What needs to be done:
When you repeat the entries below, please keep them exact and leave out the pictures.
▬▬▬▬▬▬
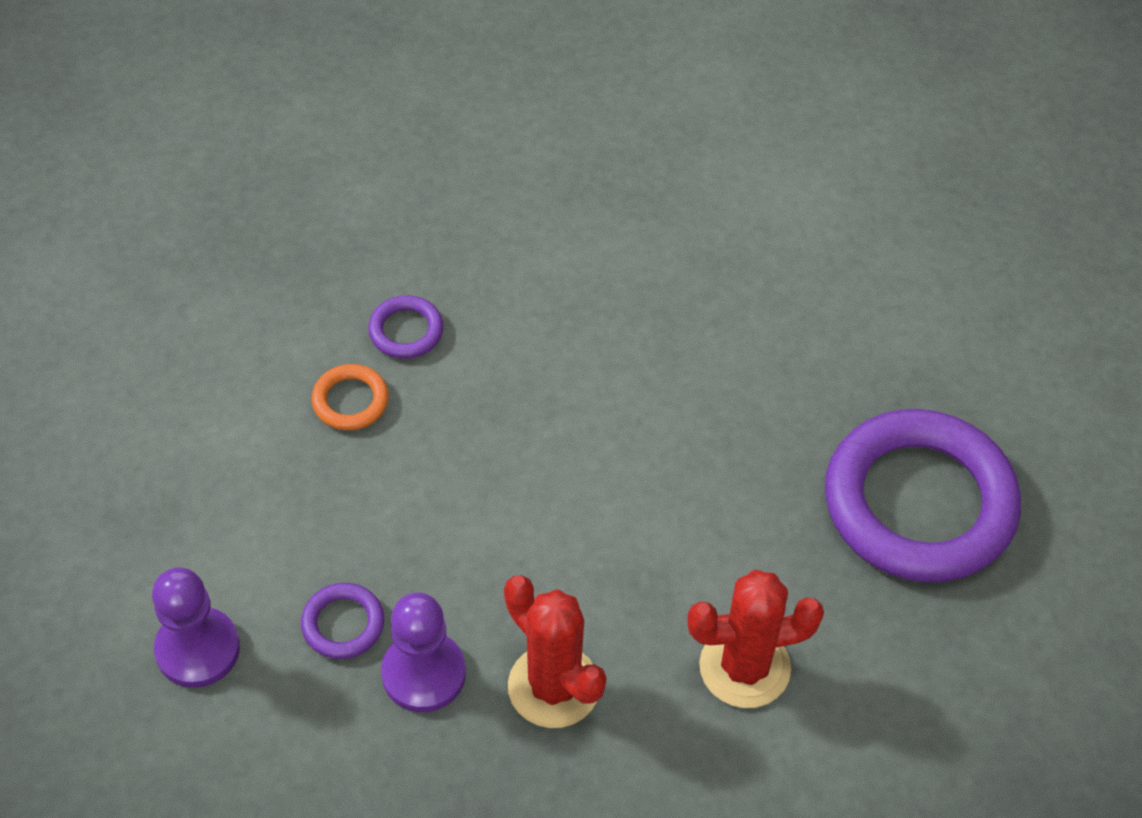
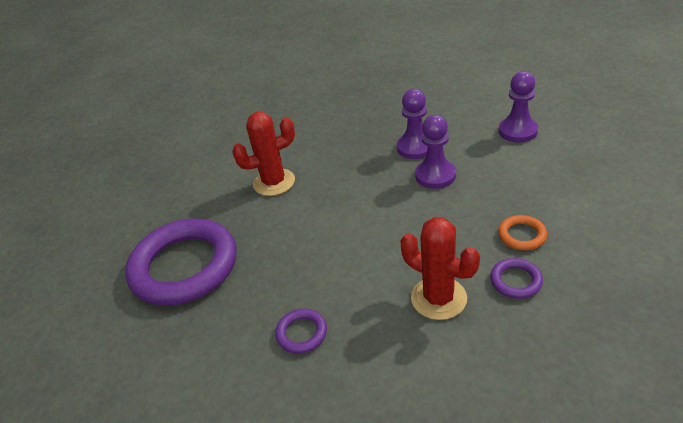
camera: 175 degrees right, 15 degrees down
(343, 624) = (461, 153): purple ring -> purple ring (302, 333)
(421, 577) = (435, 175): none -> purple pawn
(553, 686) = (357, 157): red cactus -> red cactus (438, 298)

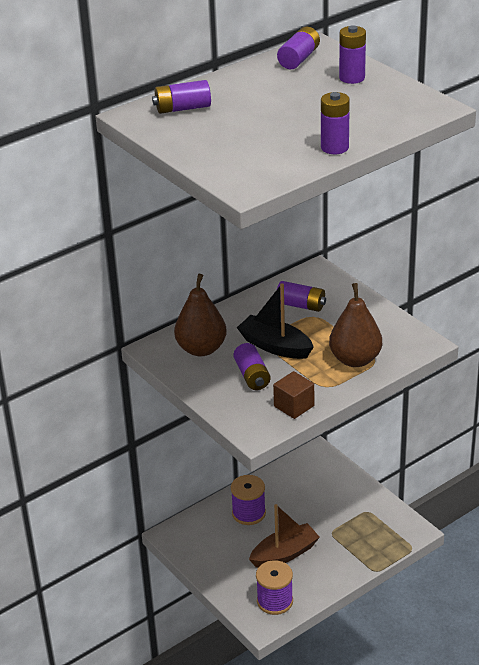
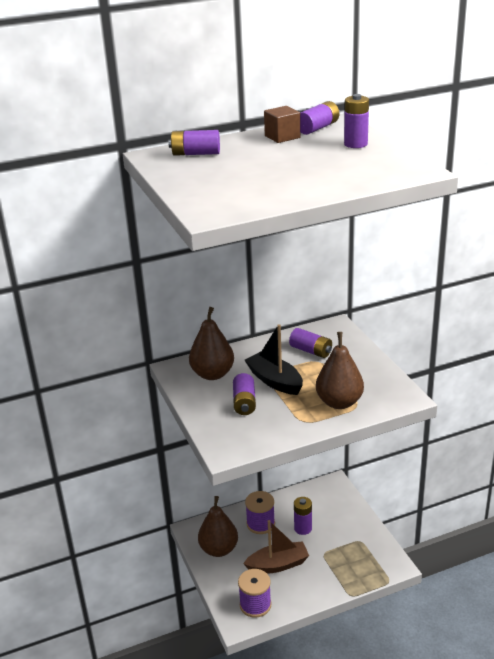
camera: 15 degrees right, 5 degrees down
(211, 550) = (219, 549): none -> brown pear
(294, 406) = (269, 434): brown cube -> brown cube (282, 137)
(334, 147) = (308, 192): purple battery -> purple battery (303, 528)

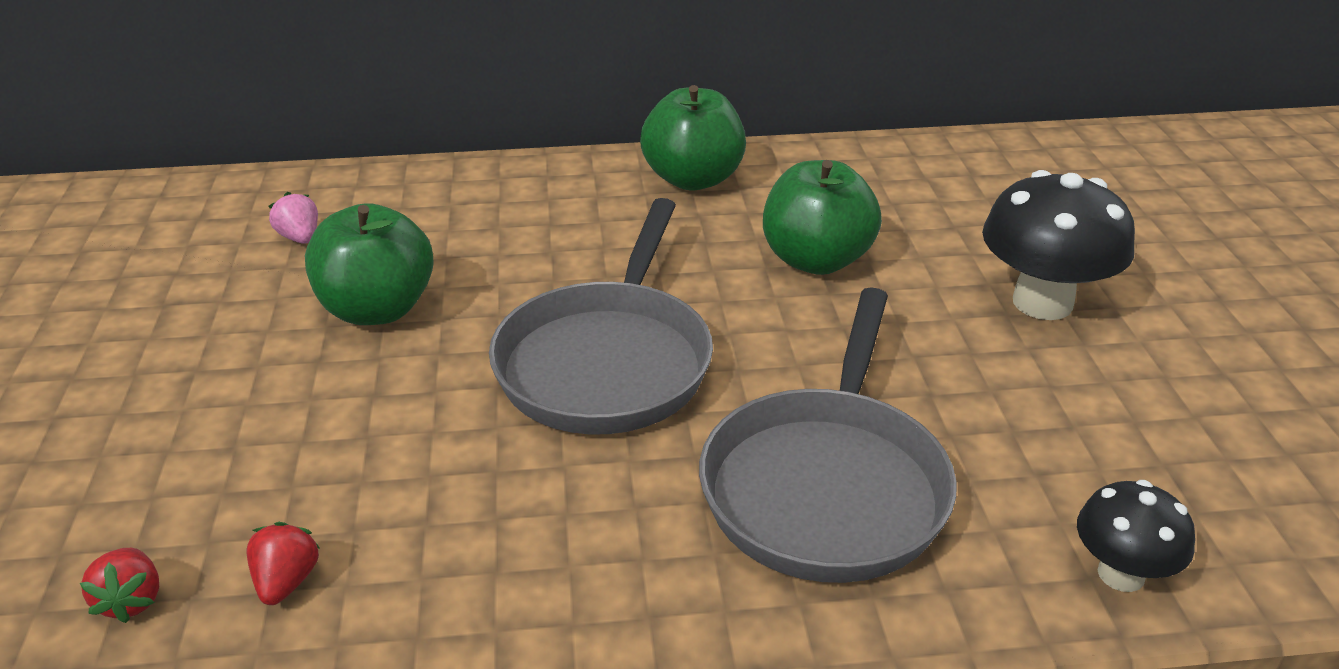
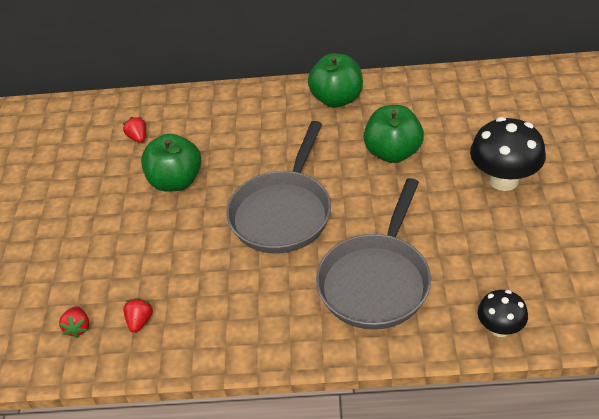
camera: 10 degrees right, 10 degrees up
(300, 238) = (138, 137): pink strawberry -> red strawberry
▬▬▬▬▬▬
Answer to this task:
camera: 175 degrees right, 15 degrees down
(343, 624) = (461, 153): purple ring -> purple ring (302, 333)
(421, 577) = (435, 175): none -> purple pawn
(553, 686) = (357, 157): red cactus -> red cactus (438, 298)

camera: 15 degrees right, 5 degrees down
(211, 550) = (219, 549): none -> brown pear
(294, 406) = (269, 434): brown cube -> brown cube (282, 137)
(334, 147) = (308, 192): purple battery -> purple battery (303, 528)

camera: 10 degrees right, 10 degrees up
(300, 238) = (138, 137): pink strawberry -> red strawberry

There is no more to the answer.